Your task >>
Nothing but the lines from the one including "none -> pink brick I8 level 1" through the last line of the entries, restated exactly, should appear in the answer; omit the pictures.

Exercise data START

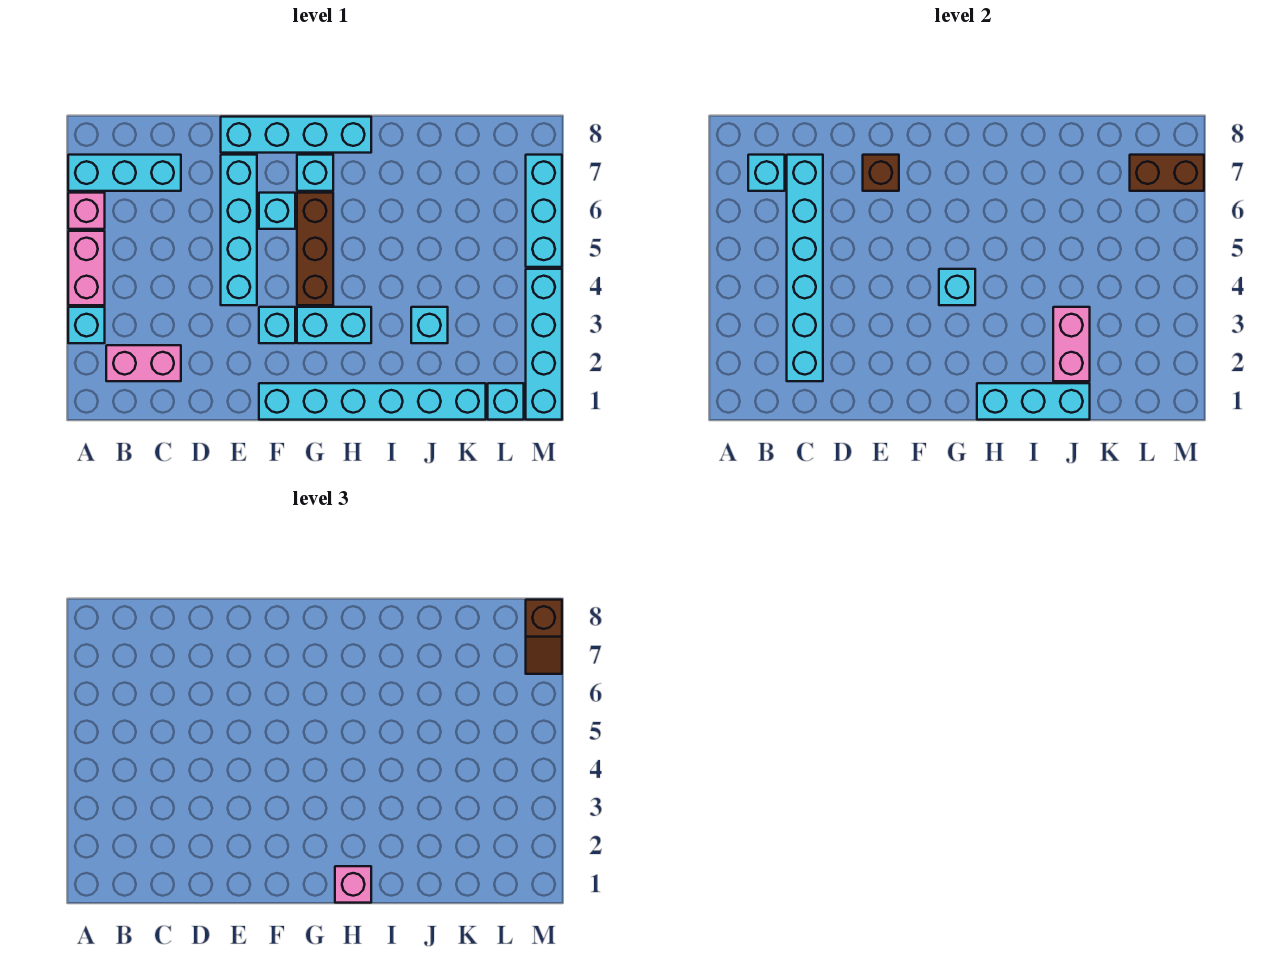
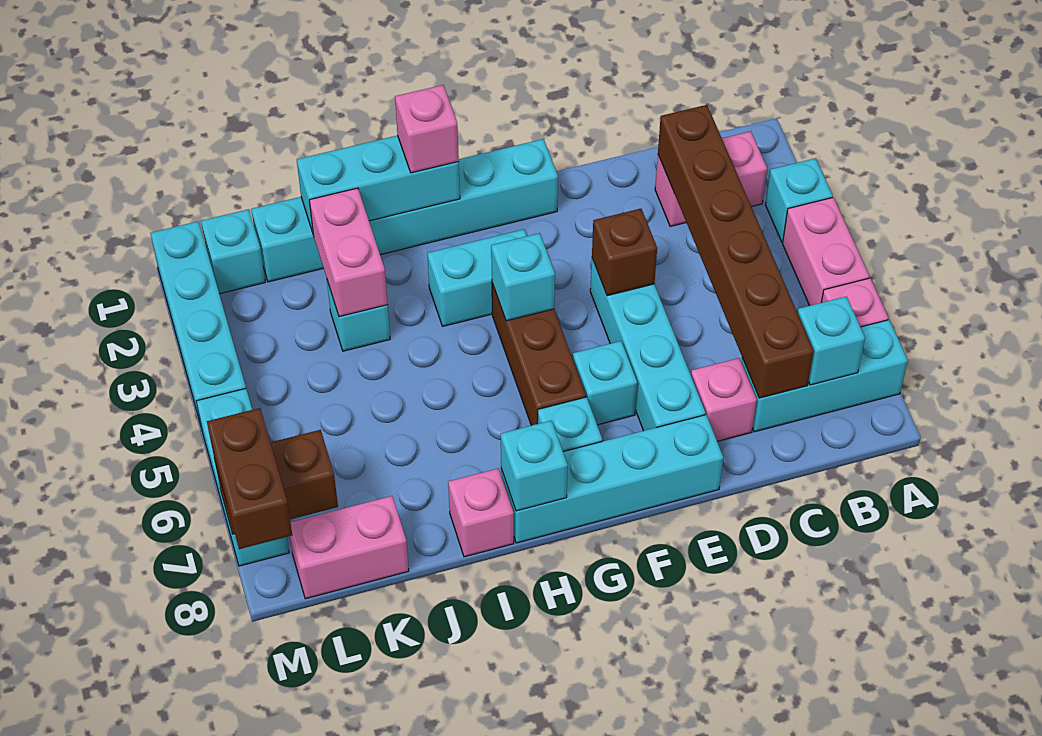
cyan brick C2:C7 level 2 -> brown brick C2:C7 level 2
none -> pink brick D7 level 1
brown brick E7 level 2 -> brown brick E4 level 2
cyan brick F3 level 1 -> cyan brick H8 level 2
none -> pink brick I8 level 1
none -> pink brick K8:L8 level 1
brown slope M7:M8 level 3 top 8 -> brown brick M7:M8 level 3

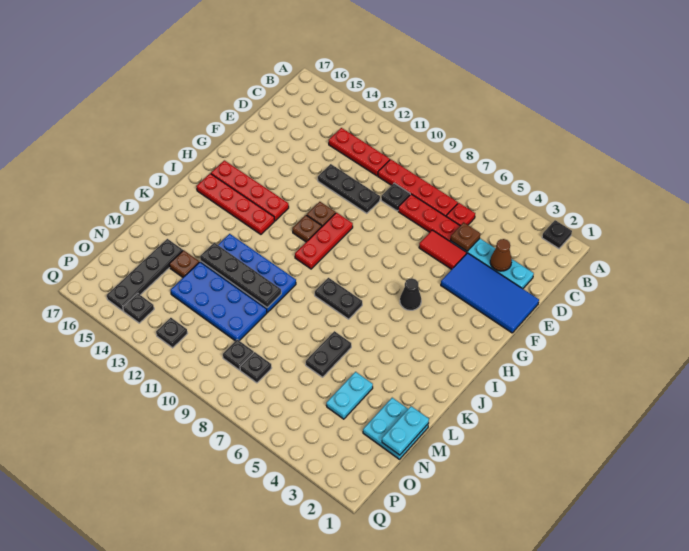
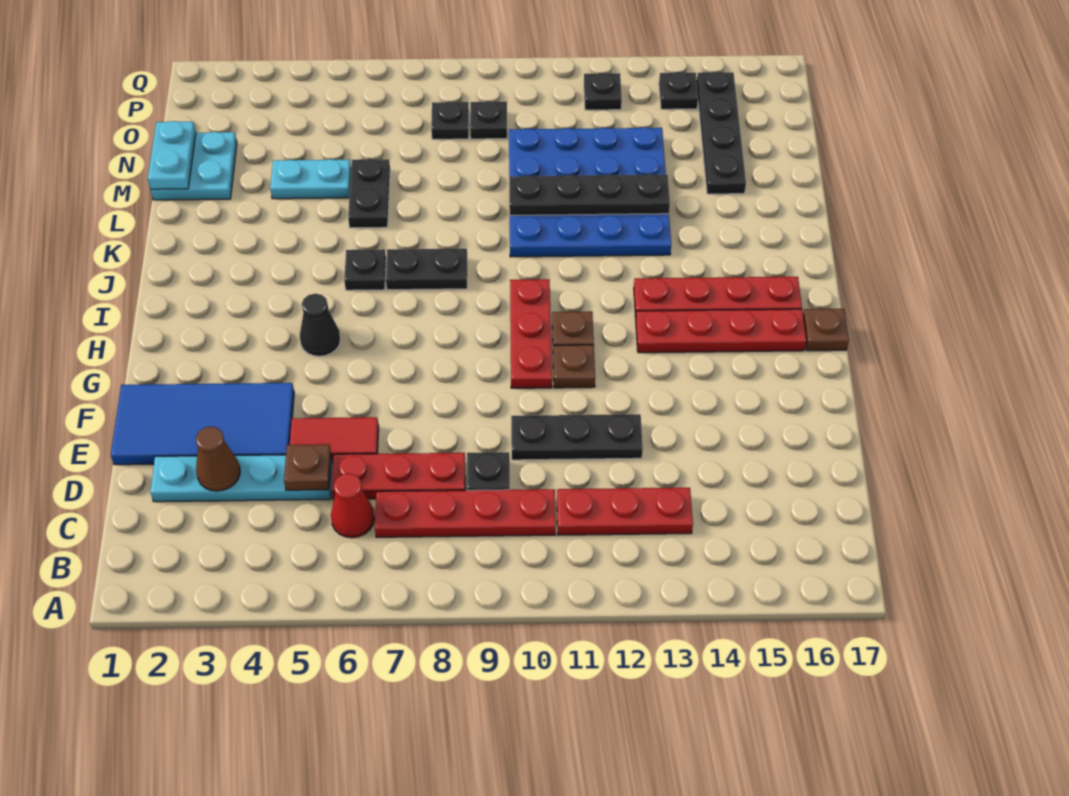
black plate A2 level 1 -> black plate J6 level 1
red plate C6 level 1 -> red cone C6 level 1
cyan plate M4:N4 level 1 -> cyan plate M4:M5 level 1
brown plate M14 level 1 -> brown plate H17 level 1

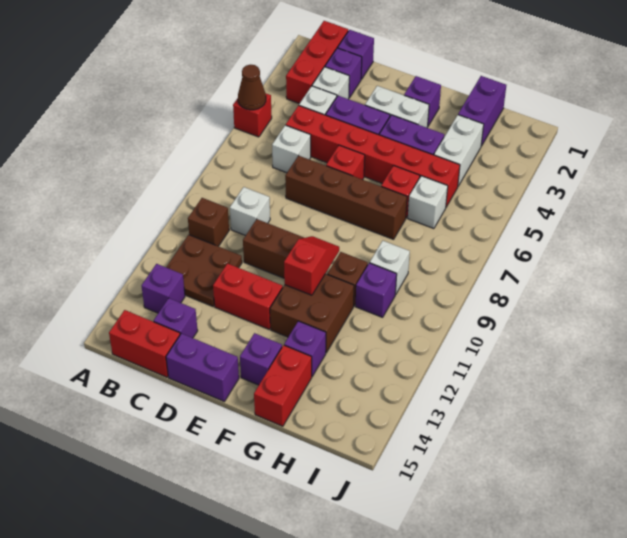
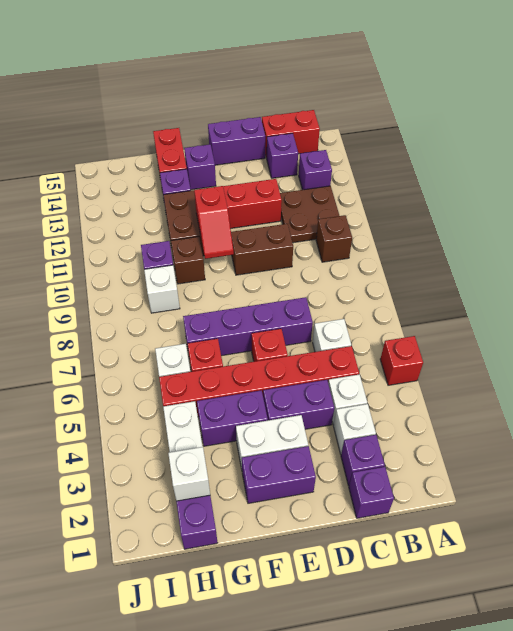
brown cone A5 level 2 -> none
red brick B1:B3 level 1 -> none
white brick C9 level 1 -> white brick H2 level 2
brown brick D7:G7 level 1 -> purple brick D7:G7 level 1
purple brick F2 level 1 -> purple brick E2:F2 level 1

Exercise data END

Answer section >>
none -> pink brick I8 level 1
none -> pink brick K8:L8 level 1
brown slope M7:M8 level 3 top 8 -> brown brick M7:M8 level 3

black plate A2 level 1 -> black plate J6 level 1
red plate C6 level 1 -> red cone C6 level 1
cyan plate M4:N4 level 1 -> cyan plate M4:M5 level 1
brown plate M14 level 1 -> brown plate H17 level 1

brown cone A5 level 2 -> none
red brick B1:B3 level 1 -> none
white brick C9 level 1 -> white brick H2 level 2
brown brick D7:G7 level 1 -> purple brick D7:G7 level 1
purple brick F2 level 1 -> purple brick E2:F2 level 1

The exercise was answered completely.